Leave the images aside and copy out the whole listing, exact to the word.

═════ RECORDED INFORMATION ═════

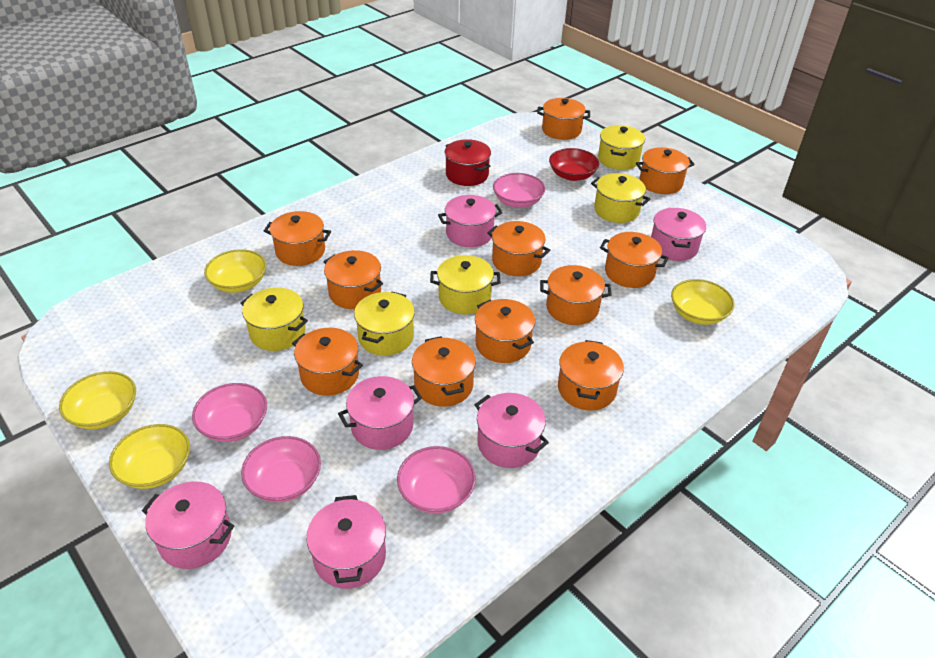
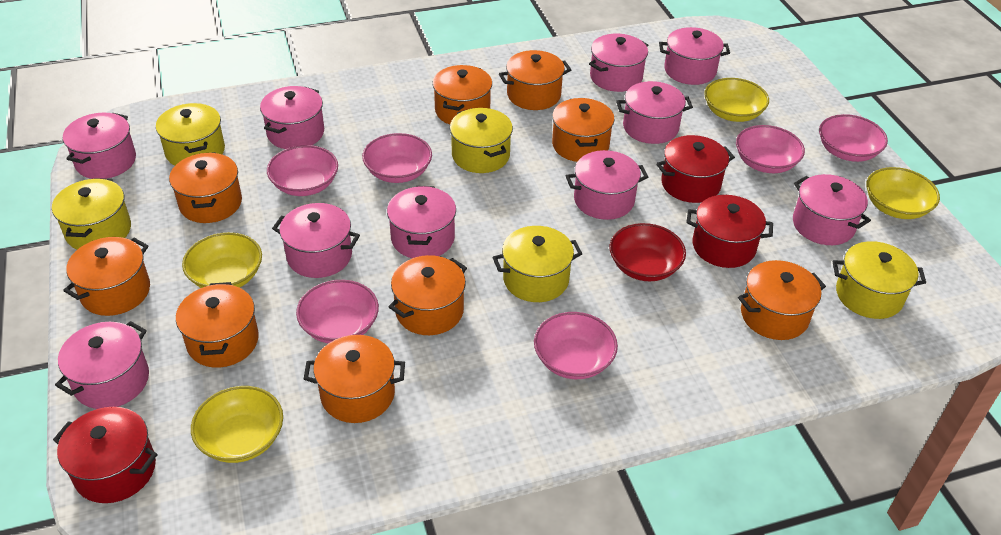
orange pot: 11 -> 9
pink bowl: 4 -> 6
pink pot: 6 -> 10
red pot: 1 -> 3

═════

• _EXERCISE OUTPUT_:
orange pot: 11 -> 9
pink bowl: 4 -> 6
pink pot: 6 -> 10
red pot: 1 -> 3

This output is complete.